* _HOW TO COMPLETE THIS TASK_: In the records below, the line with "(262, 131) = (507, 836): brown" opens the range and the line with "(563, 212) = (552, 282): yellow" closes it; print that range exactly and nothing else.

DATA SHOWN Start Marker

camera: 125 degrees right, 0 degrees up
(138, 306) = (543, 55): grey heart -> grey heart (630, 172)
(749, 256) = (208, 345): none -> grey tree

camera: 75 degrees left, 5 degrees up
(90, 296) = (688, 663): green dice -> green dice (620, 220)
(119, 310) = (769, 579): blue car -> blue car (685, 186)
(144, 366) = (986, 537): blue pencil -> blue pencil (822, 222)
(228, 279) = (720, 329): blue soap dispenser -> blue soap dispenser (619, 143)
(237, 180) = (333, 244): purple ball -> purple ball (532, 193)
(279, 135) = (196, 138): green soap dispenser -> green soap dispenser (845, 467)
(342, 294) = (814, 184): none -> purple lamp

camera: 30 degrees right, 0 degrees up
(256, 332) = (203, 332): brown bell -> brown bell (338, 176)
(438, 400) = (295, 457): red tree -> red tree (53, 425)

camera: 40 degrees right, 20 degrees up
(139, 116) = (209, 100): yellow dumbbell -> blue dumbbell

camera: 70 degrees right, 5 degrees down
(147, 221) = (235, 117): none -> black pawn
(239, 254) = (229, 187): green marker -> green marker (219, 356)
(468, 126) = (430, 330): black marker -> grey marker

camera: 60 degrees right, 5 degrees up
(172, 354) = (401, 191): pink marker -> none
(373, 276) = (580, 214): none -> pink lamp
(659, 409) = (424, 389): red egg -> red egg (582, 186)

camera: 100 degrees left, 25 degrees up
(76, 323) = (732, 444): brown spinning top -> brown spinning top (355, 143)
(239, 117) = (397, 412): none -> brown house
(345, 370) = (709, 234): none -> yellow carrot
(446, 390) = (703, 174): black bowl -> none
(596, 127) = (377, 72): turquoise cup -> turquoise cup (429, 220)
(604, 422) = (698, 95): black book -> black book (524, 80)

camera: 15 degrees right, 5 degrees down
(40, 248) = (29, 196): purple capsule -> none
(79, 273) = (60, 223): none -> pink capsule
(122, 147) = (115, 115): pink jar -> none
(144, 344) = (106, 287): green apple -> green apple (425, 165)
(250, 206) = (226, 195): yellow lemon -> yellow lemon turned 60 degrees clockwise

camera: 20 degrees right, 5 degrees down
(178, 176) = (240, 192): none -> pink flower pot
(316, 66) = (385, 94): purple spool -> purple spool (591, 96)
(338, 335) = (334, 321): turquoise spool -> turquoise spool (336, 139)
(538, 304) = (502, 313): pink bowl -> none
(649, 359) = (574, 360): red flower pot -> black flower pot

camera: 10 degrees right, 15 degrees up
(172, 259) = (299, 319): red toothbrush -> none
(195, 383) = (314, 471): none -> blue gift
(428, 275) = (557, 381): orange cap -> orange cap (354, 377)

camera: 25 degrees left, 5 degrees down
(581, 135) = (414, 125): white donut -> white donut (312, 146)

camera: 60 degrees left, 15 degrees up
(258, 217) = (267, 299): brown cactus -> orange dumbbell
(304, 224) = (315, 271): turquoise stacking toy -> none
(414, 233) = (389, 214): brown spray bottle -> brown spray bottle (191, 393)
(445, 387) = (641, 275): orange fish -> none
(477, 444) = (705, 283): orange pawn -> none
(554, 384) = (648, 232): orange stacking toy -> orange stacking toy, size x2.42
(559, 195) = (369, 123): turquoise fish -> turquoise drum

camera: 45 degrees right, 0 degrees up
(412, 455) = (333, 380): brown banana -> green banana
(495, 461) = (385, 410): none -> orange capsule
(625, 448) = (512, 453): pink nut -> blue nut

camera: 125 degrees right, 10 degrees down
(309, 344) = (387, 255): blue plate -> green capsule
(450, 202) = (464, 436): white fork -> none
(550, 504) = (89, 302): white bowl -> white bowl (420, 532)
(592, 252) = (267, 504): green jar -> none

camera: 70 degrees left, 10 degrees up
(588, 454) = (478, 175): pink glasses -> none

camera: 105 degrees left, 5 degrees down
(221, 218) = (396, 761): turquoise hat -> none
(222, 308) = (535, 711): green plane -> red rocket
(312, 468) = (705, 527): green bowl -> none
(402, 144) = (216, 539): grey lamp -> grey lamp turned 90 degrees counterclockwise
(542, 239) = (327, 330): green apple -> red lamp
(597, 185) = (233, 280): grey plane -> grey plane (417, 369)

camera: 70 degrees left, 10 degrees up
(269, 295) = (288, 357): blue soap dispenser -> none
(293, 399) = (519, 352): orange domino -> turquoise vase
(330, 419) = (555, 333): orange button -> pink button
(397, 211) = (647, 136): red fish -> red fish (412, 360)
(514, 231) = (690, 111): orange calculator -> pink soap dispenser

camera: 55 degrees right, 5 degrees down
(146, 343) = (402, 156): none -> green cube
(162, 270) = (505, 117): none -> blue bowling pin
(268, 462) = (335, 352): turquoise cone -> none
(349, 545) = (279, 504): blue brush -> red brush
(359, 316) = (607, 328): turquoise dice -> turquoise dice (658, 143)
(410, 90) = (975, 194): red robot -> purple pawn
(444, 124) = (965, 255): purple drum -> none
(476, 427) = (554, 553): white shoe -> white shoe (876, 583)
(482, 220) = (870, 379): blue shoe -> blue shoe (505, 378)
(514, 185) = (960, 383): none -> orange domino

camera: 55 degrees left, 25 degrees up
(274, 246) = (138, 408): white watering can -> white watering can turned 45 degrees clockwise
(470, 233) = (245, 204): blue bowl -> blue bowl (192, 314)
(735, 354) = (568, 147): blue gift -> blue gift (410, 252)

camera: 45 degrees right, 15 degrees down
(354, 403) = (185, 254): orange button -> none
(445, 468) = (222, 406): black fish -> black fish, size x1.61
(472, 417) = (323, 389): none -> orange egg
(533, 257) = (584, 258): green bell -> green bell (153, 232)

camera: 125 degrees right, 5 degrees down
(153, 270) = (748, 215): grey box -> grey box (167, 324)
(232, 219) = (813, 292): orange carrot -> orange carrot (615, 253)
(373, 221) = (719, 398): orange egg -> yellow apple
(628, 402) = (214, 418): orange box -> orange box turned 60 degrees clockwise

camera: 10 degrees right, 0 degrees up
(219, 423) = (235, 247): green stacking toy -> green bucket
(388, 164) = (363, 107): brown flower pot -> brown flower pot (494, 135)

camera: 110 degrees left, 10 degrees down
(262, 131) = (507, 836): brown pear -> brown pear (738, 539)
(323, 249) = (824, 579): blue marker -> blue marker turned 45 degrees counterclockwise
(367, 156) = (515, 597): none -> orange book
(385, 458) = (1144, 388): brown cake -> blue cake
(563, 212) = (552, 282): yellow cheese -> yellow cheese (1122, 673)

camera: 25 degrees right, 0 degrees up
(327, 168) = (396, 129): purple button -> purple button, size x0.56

DATA SHOWN End Marker

* _RESPONSE AREA_:
(262, 131) = (507, 836): brown pear -> brown pear (738, 539)
(323, 249) = (824, 579): blue marker -> blue marker turned 45 degrees counterclockwise
(367, 156) = (515, 597): none -> orange book
(385, 458) = (1144, 388): brown cake -> blue cake
(563, 212) = (552, 282): yellow cheese -> yellow cheese (1122, 673)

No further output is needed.